■ Material shown:
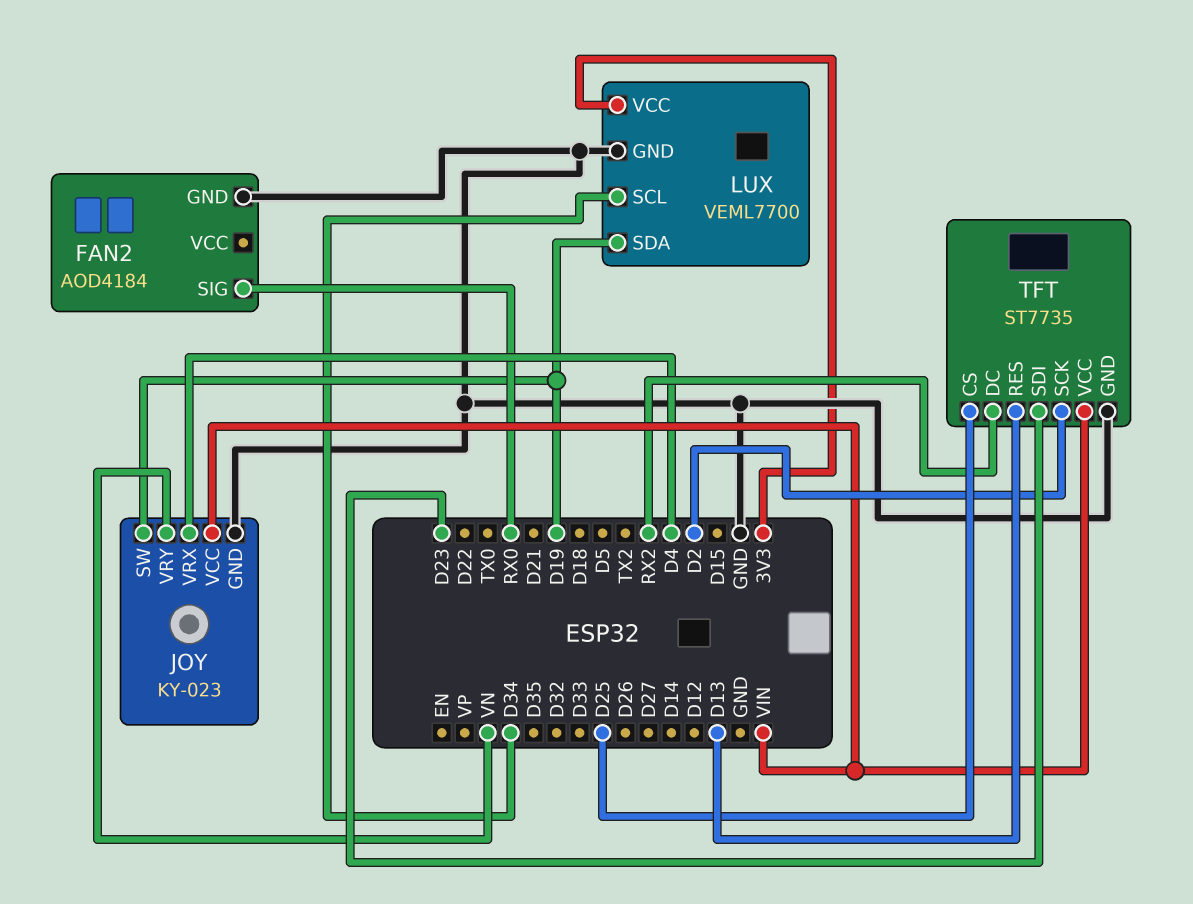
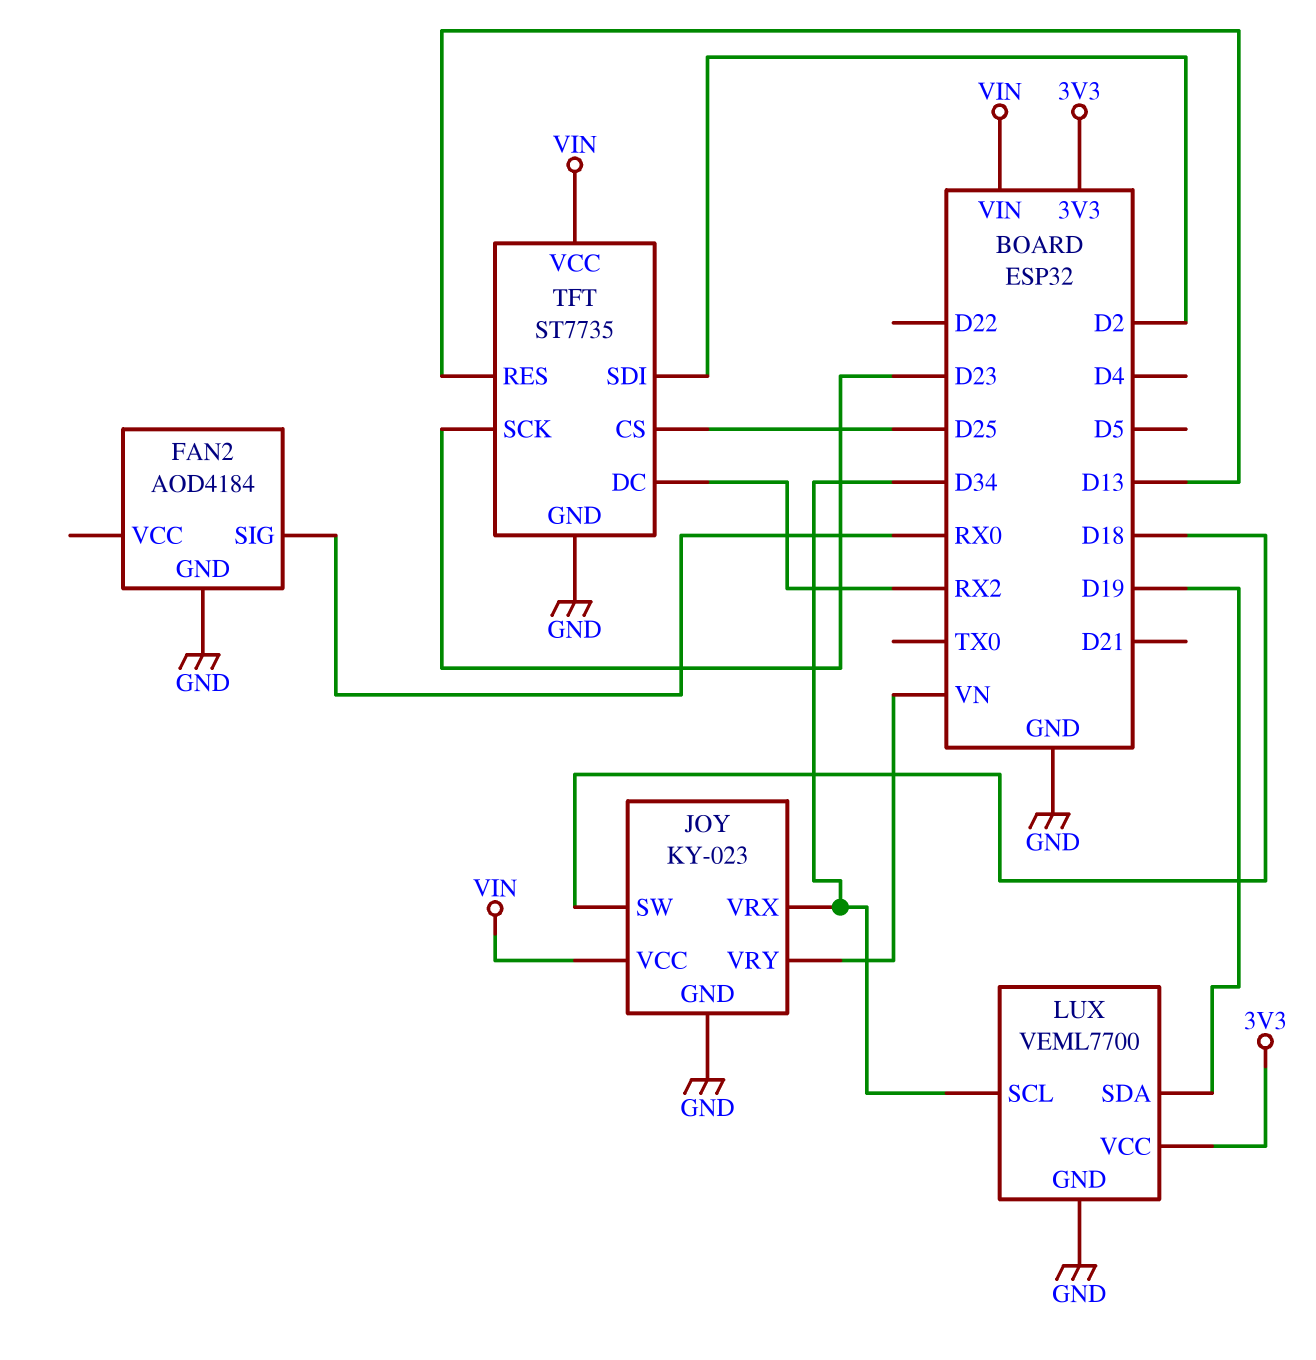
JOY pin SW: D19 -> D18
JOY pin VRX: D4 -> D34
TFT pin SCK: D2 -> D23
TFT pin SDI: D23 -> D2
==
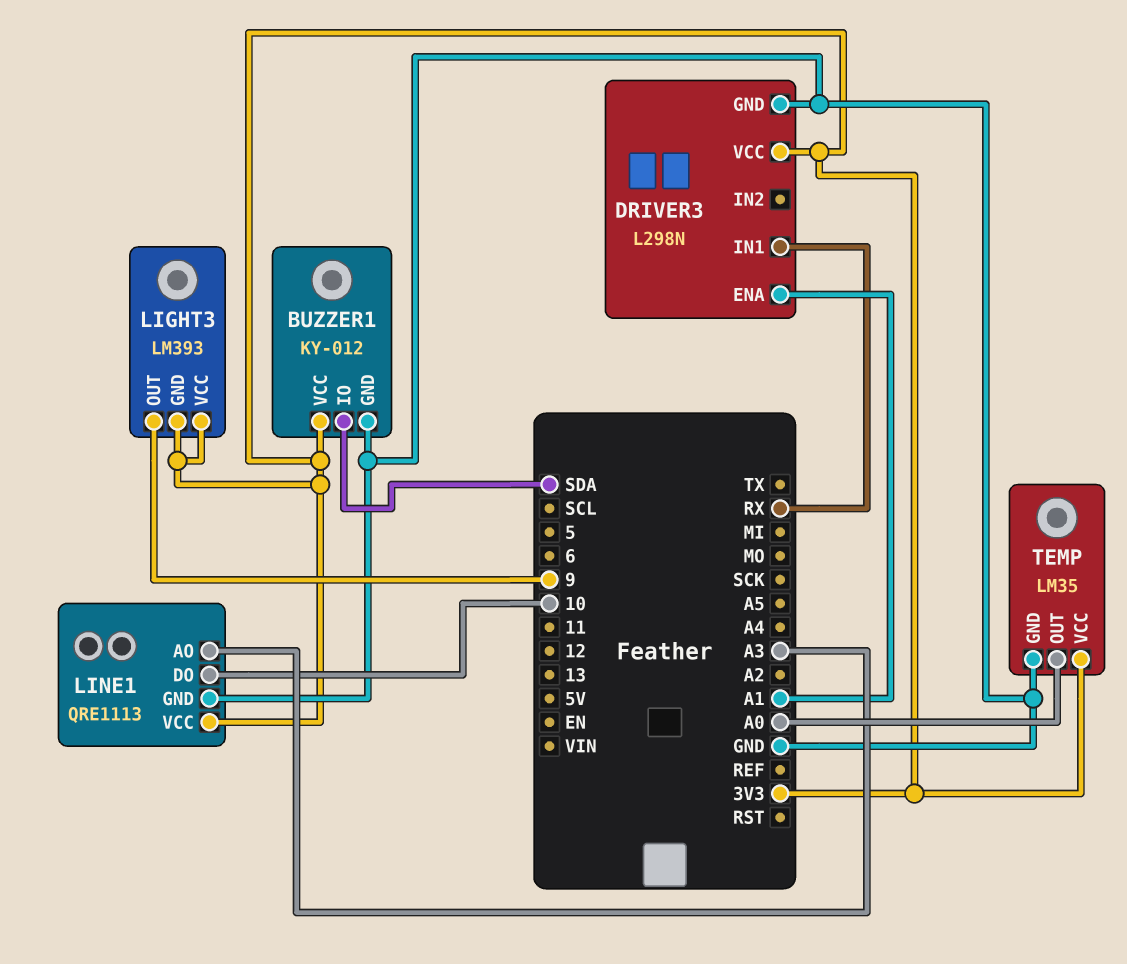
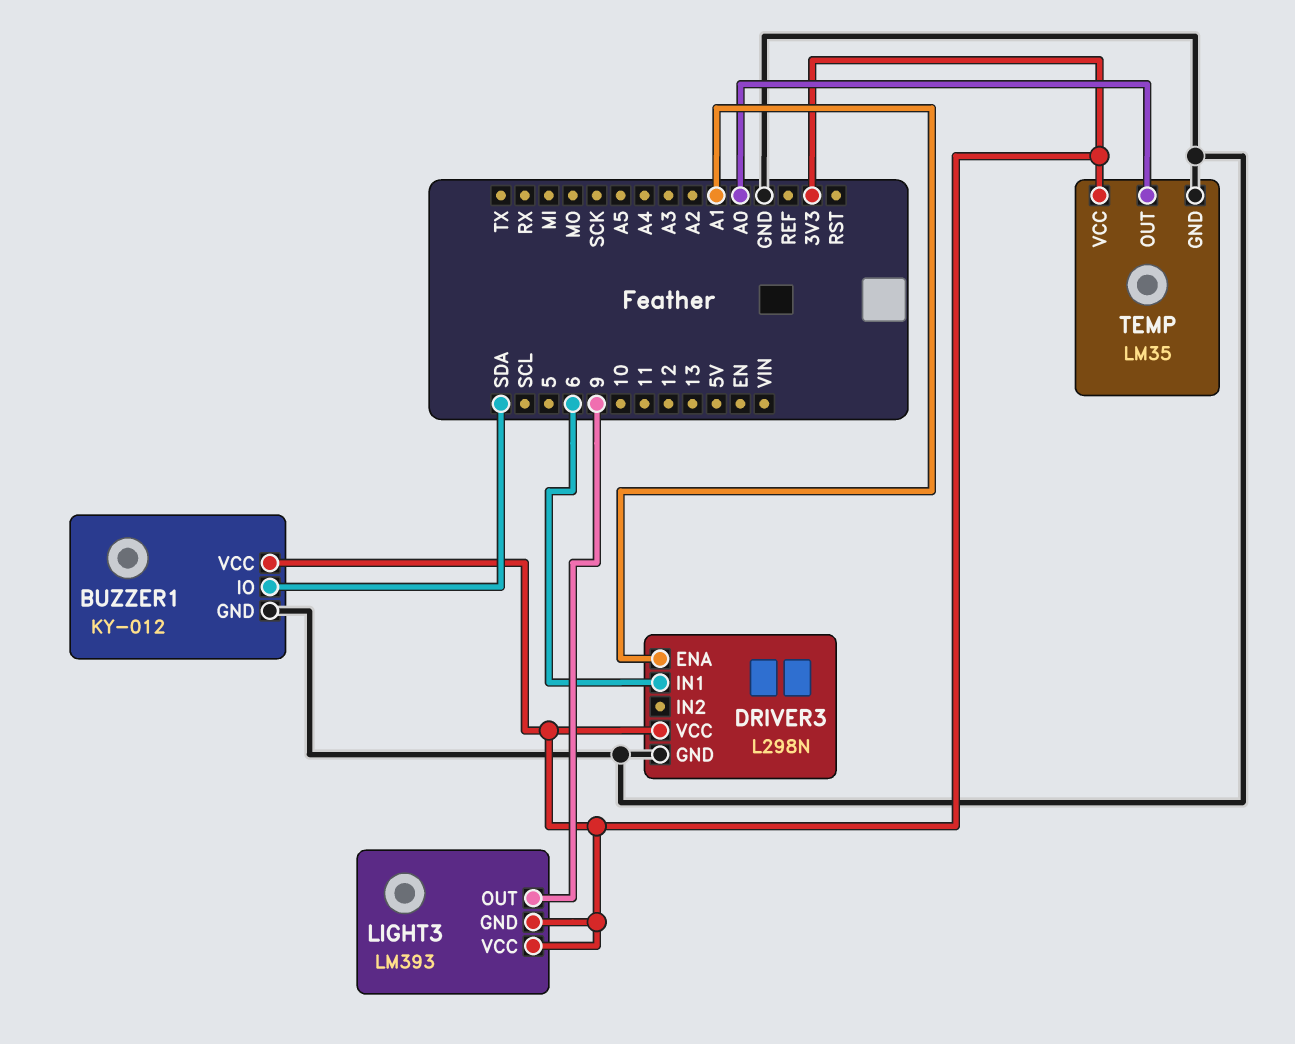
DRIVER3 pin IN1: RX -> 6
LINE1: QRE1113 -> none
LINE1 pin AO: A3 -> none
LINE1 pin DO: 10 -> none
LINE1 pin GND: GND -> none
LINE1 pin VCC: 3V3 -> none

■ Task description: Please find all lines of the entries that hold the string "none" and copy them.

■ Written answer:
LINE1: QRE1113 -> none
LINE1 pin AO: A3 -> none
LINE1 pin DO: 10 -> none
LINE1 pin GND: GND -> none
LINE1 pin VCC: 3V3 -> none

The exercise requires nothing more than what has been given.